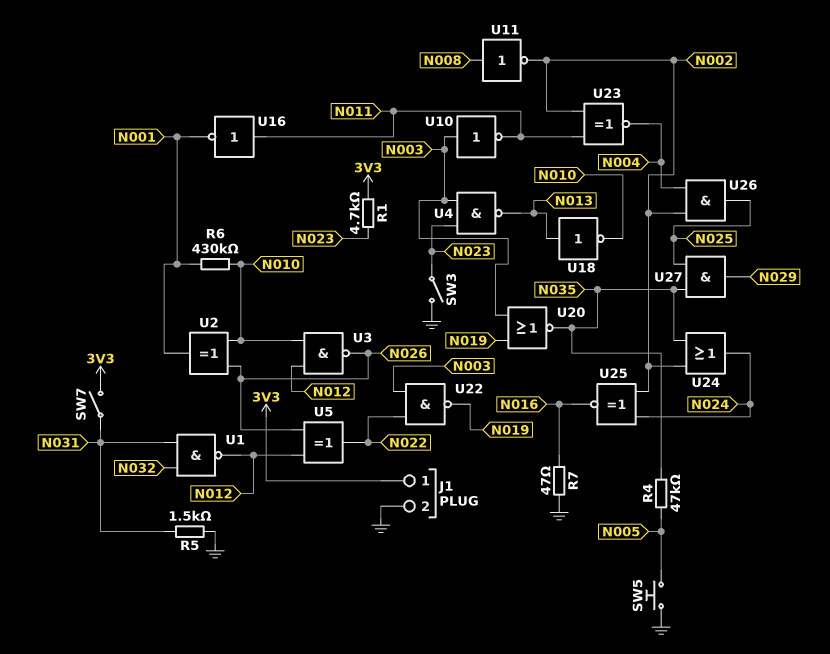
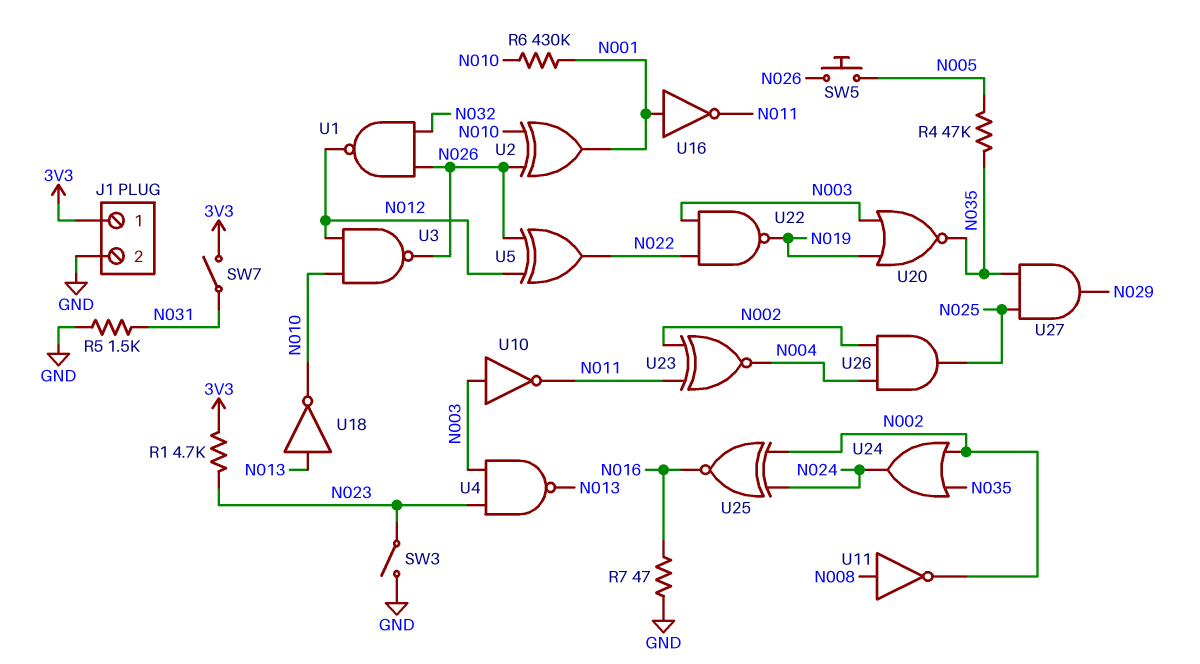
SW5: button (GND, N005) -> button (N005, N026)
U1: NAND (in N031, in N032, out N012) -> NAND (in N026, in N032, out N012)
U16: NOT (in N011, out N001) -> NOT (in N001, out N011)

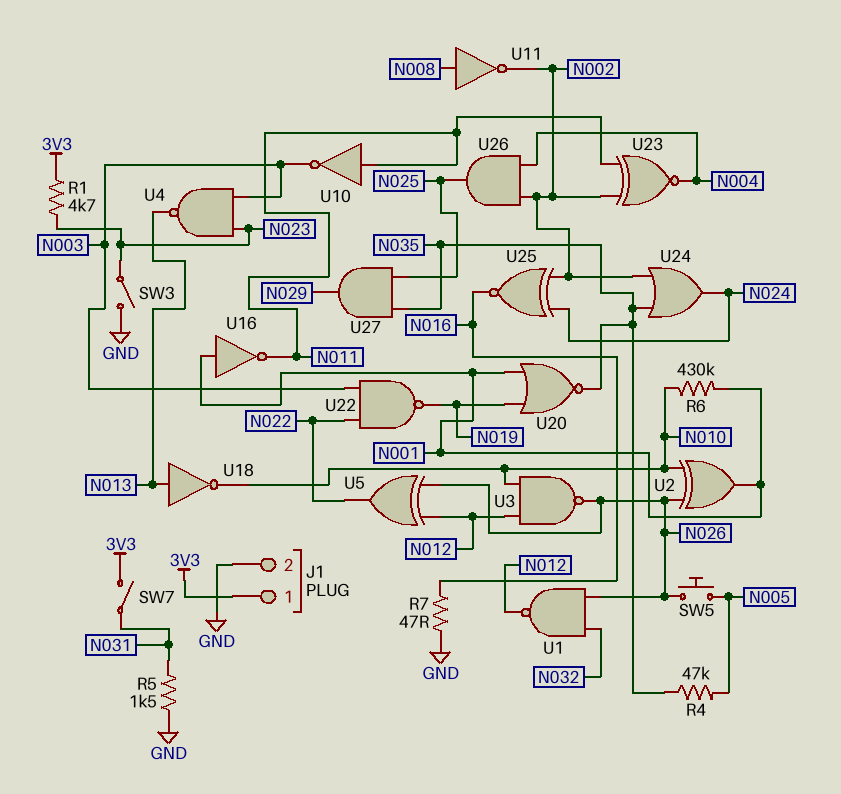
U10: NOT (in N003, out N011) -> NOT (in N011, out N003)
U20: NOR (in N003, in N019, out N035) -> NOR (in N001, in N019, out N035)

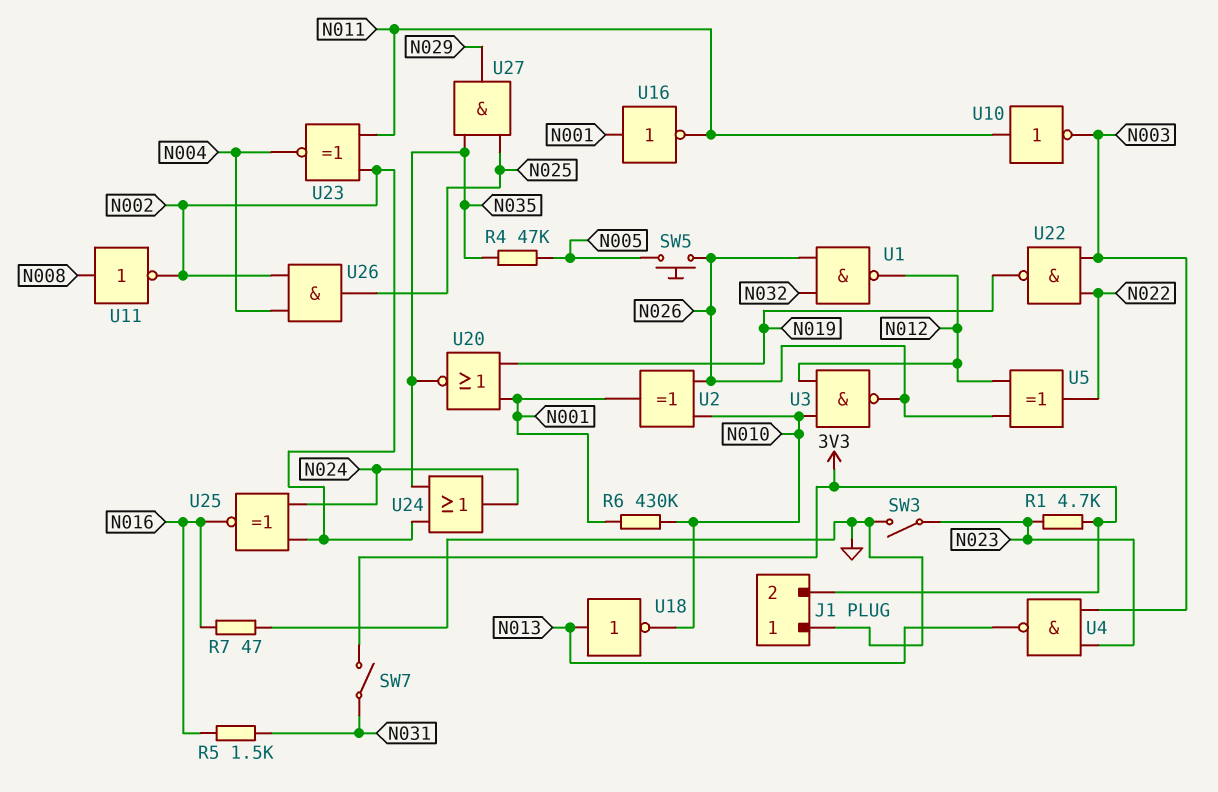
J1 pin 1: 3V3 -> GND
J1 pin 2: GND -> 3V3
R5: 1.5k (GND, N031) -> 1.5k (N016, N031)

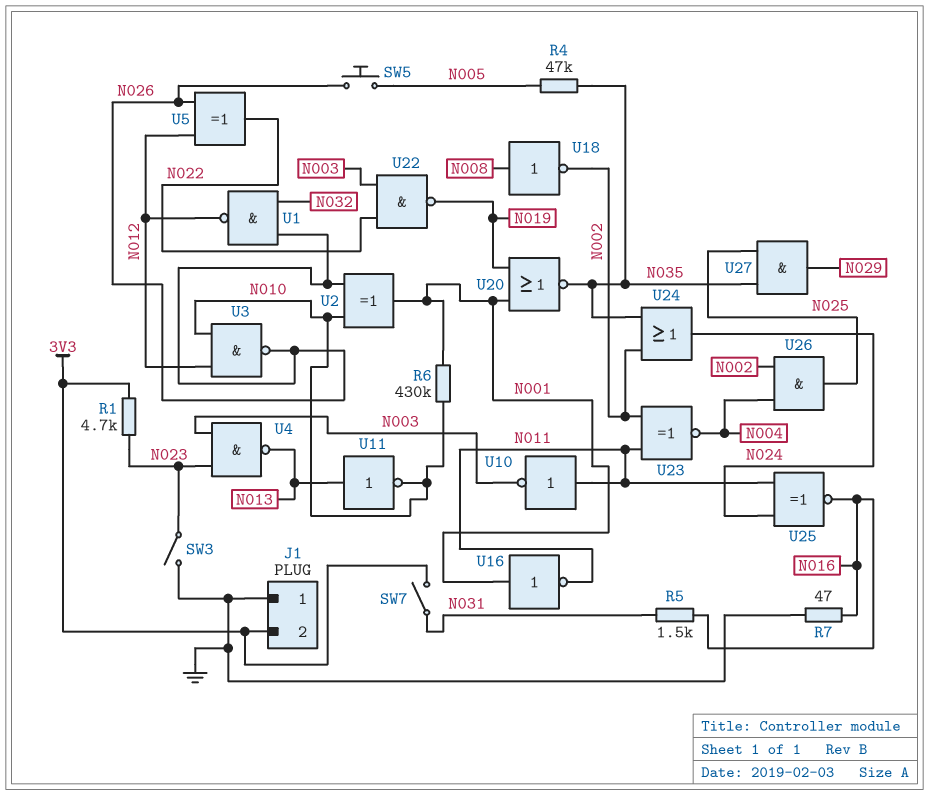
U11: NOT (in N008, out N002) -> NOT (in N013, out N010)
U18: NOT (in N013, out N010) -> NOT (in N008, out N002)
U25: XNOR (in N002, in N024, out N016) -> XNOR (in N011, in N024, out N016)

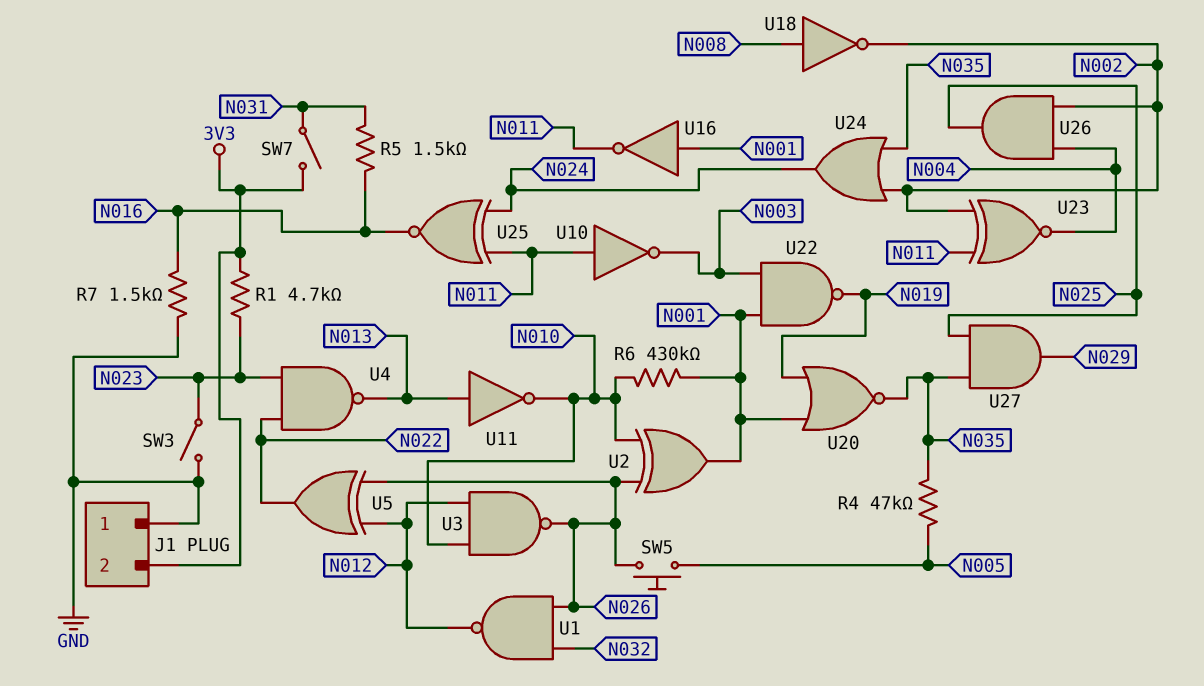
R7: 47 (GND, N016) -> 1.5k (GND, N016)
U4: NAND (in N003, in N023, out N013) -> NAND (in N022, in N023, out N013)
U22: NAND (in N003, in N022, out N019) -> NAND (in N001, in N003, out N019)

————

Your assignment: When you reach the line containing "U16: NOT (in" in the listing above, reproduce it and every line after it through the last, exactly; omit the pictures.

Your response:
U16: NOT (in N011, out N001) -> NOT (in N001, out N011)

U10: NOT (in N003, out N011) -> NOT (in N011, out N003)
U20: NOR (in N003, in N019, out N035) -> NOR (in N001, in N019, out N035)

J1 pin 1: 3V3 -> GND
J1 pin 2: GND -> 3V3
R5: 1.5k (GND, N031) -> 1.5k (N016, N031)

U11: NOT (in N008, out N002) -> NOT (in N013, out N010)
U18: NOT (in N013, out N010) -> NOT (in N008, out N002)
U25: XNOR (in N002, in N024, out N016) -> XNOR (in N011, in N024, out N016)

R7: 47 (GND, N016) -> 1.5k (GND, N016)
U4: NAND (in N003, in N023, out N013) -> NAND (in N022, in N023, out N013)
U22: NAND (in N003, in N022, out N019) -> NAND (in N001, in N003, out N019)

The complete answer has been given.